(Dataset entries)
──────────
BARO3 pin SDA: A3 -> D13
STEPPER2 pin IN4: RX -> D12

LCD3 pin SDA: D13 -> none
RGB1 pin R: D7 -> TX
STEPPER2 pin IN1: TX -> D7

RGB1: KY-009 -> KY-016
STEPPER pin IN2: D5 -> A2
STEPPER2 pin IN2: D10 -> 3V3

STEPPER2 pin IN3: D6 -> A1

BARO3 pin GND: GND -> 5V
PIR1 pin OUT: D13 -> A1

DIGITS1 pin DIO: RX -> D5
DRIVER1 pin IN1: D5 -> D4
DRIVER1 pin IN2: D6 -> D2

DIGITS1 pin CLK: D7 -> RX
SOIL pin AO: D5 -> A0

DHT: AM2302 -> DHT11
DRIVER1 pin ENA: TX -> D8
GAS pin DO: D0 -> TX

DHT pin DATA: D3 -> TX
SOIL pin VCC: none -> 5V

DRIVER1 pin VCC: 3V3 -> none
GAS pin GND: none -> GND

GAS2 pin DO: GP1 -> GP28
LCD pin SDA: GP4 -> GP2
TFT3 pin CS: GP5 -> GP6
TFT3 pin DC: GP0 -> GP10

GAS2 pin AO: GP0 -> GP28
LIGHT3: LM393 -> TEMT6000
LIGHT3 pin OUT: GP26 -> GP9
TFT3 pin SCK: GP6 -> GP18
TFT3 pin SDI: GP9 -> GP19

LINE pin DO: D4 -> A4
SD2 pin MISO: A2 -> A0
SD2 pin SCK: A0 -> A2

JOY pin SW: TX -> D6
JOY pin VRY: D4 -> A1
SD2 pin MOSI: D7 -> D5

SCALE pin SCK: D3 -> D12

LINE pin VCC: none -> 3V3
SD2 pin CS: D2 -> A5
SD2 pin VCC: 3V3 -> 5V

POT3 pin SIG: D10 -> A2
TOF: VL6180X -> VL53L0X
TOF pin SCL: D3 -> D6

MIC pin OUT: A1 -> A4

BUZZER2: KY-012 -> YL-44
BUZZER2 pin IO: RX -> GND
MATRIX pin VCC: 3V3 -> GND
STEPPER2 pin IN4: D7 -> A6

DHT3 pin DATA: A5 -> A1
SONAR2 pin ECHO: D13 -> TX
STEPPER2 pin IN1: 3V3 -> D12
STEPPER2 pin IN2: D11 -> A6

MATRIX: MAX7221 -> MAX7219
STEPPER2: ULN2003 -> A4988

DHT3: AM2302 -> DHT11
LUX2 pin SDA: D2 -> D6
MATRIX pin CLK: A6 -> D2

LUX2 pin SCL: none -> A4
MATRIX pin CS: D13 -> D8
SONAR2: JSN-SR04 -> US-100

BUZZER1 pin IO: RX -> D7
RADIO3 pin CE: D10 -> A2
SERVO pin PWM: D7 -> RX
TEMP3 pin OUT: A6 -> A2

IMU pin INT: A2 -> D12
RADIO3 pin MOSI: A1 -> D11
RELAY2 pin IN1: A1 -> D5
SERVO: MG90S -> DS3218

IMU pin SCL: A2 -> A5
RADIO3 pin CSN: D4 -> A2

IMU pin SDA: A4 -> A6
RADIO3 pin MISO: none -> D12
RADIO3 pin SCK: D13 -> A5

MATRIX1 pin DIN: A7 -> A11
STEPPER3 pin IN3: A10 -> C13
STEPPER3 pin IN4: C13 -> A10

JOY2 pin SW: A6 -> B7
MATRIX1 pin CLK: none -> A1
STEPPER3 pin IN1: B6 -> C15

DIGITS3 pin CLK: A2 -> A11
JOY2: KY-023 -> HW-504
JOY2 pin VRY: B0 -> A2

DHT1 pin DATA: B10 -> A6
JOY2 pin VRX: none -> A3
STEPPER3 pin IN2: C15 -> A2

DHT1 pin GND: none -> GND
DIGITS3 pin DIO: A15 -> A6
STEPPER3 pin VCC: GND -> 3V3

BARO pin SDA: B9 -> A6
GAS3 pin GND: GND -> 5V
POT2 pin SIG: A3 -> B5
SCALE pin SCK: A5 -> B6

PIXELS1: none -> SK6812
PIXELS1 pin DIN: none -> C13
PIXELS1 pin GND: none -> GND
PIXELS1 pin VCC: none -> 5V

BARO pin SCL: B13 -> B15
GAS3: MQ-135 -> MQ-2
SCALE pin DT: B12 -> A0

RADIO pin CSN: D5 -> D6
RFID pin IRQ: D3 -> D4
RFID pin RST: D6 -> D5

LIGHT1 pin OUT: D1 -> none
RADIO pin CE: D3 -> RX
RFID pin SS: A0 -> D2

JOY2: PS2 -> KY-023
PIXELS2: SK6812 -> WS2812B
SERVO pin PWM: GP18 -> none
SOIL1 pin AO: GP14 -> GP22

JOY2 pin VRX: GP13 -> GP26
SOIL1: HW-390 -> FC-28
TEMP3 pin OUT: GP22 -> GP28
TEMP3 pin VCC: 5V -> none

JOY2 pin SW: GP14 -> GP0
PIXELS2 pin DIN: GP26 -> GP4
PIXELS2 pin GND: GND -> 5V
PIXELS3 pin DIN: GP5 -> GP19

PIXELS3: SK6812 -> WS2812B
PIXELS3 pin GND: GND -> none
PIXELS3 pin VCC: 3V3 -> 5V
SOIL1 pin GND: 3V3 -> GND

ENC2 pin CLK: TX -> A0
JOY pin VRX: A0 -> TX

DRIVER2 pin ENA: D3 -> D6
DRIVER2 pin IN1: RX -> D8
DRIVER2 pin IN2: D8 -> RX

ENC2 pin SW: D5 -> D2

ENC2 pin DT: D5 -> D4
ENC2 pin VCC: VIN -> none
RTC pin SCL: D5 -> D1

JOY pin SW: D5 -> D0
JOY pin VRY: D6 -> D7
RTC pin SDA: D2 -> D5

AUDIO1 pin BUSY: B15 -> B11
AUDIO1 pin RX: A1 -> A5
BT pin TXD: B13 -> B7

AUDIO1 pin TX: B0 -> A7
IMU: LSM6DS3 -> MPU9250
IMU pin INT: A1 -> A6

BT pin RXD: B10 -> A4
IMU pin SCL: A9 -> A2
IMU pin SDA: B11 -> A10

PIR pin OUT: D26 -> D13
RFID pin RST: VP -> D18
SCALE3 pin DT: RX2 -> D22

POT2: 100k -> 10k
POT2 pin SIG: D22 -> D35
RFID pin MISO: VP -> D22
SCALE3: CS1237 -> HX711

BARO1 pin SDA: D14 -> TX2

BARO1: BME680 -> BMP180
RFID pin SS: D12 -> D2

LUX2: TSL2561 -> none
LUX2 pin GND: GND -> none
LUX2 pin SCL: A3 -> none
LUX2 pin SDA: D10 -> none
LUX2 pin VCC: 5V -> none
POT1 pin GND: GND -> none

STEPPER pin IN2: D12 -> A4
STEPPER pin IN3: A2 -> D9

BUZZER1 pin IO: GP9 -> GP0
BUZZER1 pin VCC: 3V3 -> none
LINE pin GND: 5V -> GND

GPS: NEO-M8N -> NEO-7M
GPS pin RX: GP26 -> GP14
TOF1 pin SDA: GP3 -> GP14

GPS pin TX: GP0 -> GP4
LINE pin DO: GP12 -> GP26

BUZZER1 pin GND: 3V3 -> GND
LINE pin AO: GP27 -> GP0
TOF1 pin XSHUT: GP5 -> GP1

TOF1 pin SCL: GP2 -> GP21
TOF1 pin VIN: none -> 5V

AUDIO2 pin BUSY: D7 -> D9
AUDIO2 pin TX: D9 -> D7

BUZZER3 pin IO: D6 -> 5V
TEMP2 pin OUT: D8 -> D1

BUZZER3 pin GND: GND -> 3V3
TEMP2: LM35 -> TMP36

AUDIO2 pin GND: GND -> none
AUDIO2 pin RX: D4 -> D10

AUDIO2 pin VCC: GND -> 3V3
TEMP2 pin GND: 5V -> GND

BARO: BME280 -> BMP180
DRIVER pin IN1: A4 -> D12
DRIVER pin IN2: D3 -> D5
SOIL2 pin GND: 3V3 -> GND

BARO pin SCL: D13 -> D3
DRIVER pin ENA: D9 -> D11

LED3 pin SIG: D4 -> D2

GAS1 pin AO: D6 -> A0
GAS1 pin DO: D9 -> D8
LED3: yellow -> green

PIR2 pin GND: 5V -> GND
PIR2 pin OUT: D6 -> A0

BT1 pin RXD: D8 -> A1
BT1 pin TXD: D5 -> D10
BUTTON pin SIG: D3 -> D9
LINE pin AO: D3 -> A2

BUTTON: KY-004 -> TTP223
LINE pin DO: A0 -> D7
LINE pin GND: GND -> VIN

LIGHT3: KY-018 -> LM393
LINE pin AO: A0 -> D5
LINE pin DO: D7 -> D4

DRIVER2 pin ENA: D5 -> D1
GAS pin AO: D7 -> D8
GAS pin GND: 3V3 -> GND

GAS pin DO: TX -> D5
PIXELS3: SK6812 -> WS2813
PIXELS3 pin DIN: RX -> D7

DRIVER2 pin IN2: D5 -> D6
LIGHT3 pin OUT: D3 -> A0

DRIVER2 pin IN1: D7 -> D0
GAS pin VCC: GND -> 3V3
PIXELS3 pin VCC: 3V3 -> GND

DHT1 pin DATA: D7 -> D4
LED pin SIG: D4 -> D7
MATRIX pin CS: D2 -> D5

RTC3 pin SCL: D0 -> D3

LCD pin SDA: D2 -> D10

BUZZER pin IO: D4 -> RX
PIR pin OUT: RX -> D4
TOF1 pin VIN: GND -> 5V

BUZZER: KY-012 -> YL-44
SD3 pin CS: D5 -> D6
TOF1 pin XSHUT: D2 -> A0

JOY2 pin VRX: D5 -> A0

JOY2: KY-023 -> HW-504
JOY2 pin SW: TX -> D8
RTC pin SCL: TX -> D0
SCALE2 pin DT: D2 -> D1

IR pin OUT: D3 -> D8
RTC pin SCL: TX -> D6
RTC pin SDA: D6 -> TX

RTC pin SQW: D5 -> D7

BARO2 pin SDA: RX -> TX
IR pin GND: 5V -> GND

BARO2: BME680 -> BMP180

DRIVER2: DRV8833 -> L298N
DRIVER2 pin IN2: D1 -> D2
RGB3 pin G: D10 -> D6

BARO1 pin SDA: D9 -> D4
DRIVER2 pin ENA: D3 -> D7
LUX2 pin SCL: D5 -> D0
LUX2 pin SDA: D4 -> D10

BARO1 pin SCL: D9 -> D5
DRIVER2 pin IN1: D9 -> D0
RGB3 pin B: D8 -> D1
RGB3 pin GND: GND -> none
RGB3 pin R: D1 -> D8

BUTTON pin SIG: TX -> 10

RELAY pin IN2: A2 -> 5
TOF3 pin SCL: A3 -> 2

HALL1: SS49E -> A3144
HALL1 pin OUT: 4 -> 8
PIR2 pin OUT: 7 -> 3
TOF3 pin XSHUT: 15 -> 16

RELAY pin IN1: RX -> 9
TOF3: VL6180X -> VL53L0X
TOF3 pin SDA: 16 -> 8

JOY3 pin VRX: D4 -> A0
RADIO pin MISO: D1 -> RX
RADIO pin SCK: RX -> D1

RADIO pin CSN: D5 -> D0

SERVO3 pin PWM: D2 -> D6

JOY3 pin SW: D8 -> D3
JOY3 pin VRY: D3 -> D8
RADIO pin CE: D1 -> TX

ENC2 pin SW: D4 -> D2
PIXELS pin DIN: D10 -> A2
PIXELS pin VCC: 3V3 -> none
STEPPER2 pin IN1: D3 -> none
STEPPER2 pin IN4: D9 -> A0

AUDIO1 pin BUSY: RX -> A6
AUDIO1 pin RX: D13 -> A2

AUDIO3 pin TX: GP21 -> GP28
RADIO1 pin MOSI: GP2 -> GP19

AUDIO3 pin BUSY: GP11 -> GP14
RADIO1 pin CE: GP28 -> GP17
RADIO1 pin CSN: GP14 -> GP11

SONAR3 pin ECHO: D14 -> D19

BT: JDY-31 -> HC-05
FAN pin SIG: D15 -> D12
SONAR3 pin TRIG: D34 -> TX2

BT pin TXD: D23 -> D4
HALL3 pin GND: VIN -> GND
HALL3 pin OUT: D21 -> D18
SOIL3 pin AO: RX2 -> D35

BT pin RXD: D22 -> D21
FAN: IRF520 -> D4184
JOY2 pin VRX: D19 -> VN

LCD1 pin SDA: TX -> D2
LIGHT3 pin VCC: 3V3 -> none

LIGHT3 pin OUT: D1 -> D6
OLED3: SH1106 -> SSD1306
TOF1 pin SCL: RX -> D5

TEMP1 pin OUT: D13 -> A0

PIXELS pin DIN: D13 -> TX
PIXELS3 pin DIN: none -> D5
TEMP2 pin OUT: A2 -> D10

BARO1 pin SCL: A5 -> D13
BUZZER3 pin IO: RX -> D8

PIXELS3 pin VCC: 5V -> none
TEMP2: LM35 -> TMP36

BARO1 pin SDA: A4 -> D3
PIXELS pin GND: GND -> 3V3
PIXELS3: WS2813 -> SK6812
──────────
EXERCISE DETAILS — Find the word "XSHUT" in the entries. Copy each line that holds it.

RESULT OF THIS EXERCISE —
TOF1 pin XSHUT: GP5 -> GP1
TOF1 pin XSHUT: D2 -> A0
TOF3 pin XSHUT: 15 -> 16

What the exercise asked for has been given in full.